(Data excerpts)

========

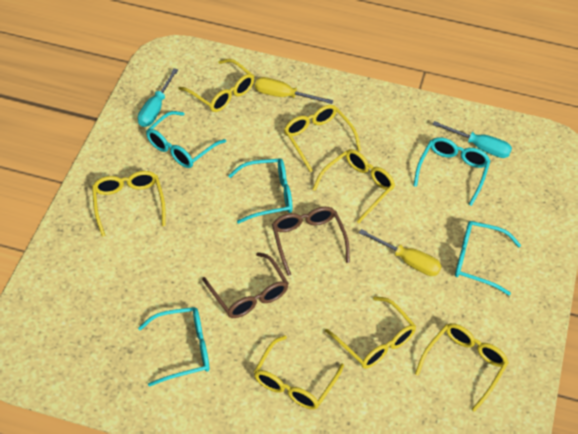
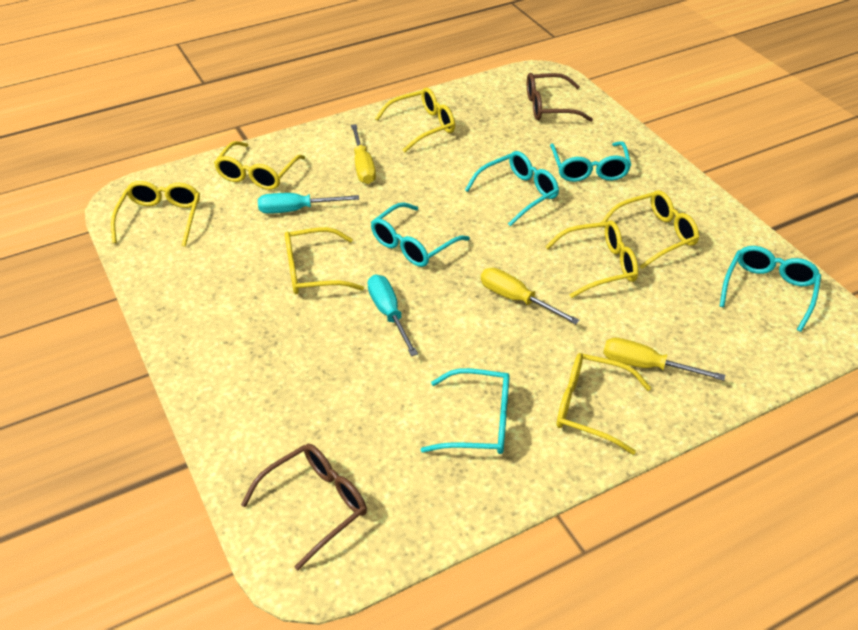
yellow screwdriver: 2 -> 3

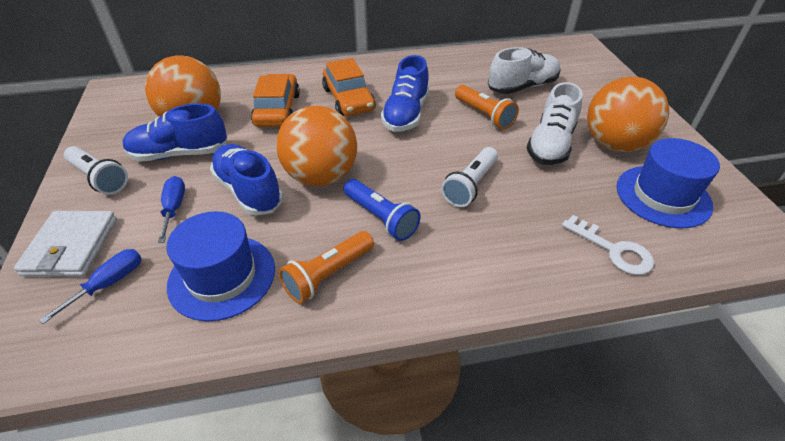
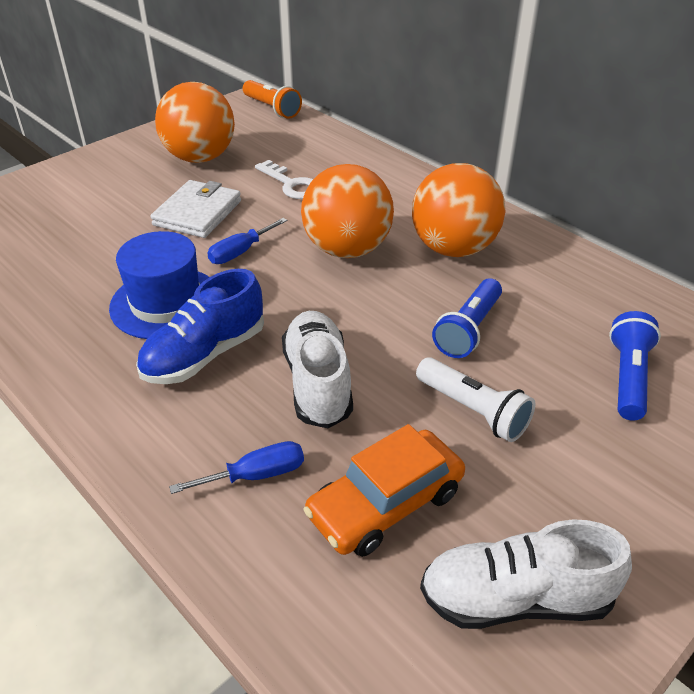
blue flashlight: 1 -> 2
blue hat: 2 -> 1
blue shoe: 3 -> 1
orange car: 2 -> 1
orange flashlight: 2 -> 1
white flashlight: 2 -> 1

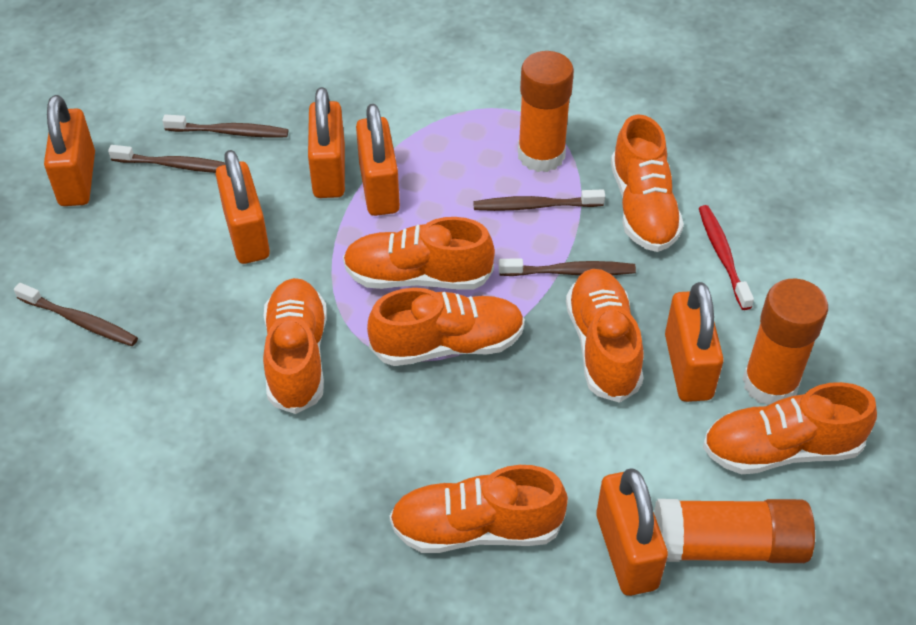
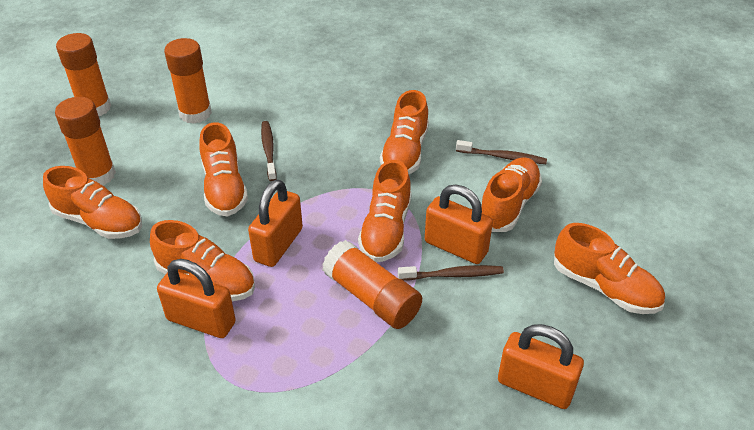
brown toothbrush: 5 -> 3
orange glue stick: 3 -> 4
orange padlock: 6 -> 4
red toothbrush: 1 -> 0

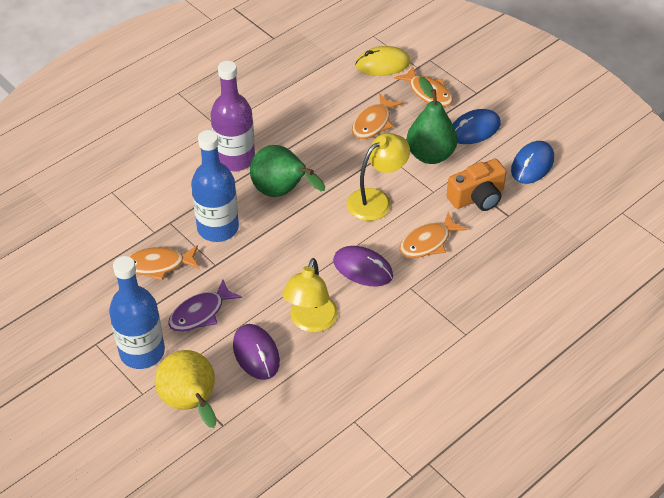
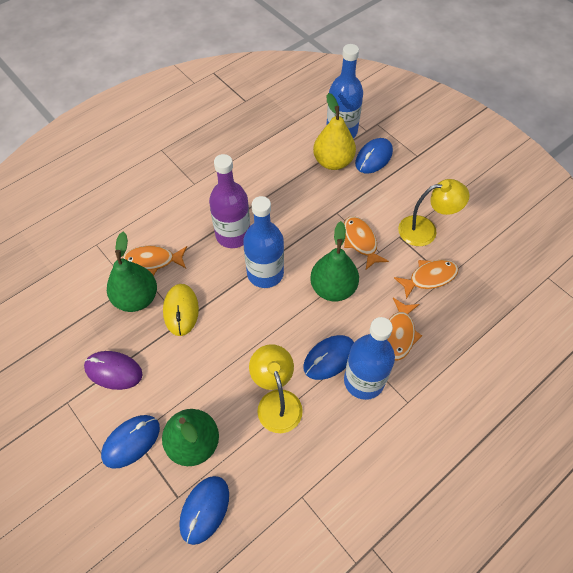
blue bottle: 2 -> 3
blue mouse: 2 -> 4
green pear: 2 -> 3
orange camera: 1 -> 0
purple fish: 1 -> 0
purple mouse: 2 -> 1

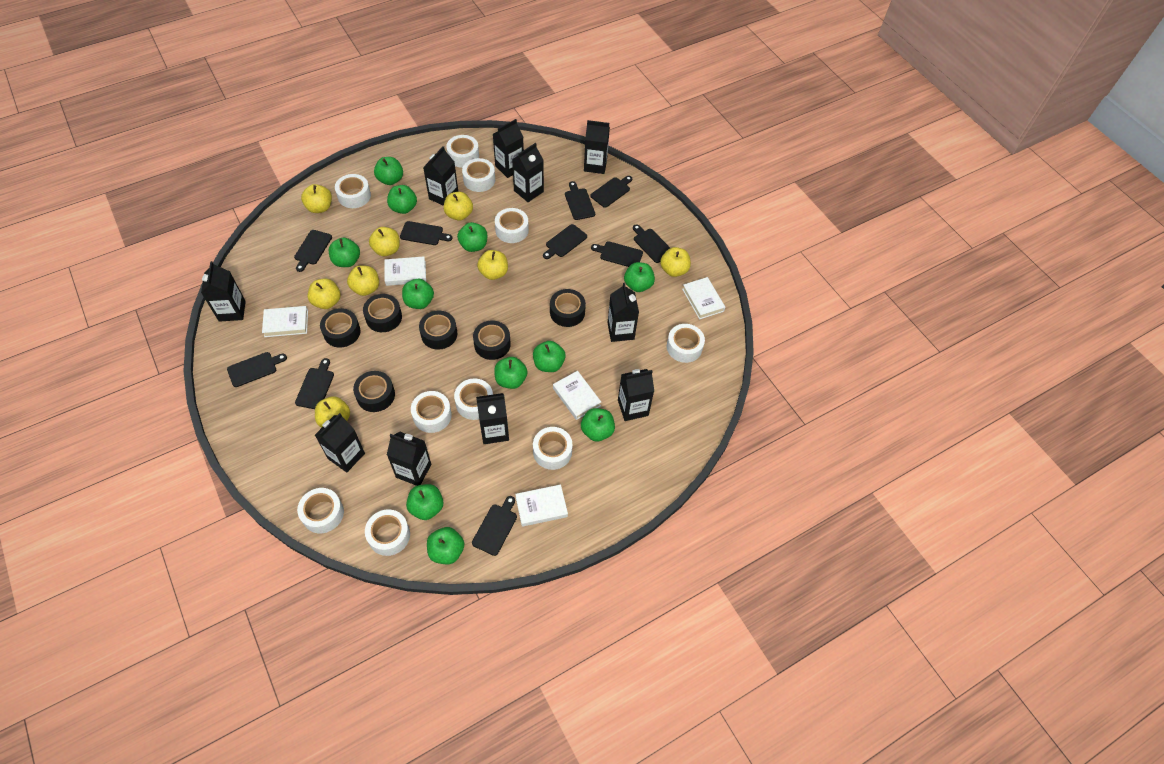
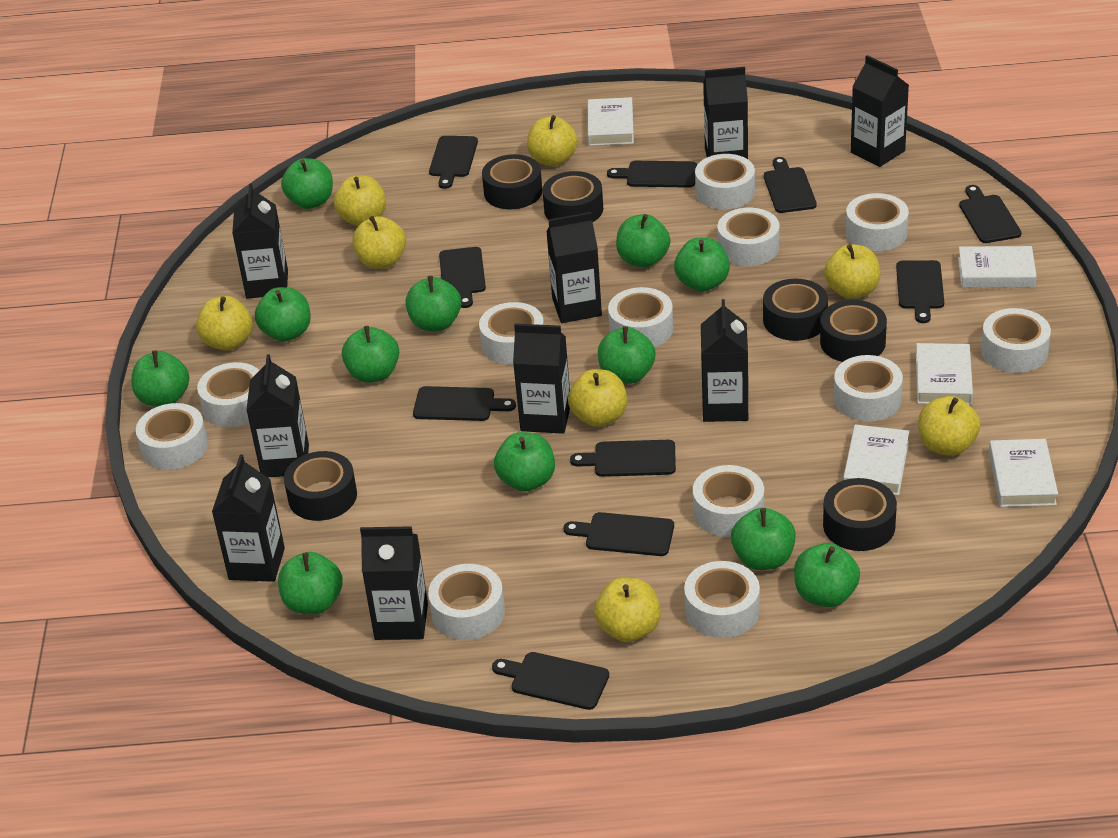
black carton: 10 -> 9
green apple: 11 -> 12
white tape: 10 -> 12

========

**Problem to work on**
Each line from the one holding "blue mouse: 2 -> 4" down to the end of the records is to be reproduced unaltered, and the pictures are to be omitted.

**Reply to the task**
blue mouse: 2 -> 4
green pear: 2 -> 3
orange camera: 1 -> 0
purple fish: 1 -> 0
purple mouse: 2 -> 1

black carton: 10 -> 9
green apple: 11 -> 12
white tape: 10 -> 12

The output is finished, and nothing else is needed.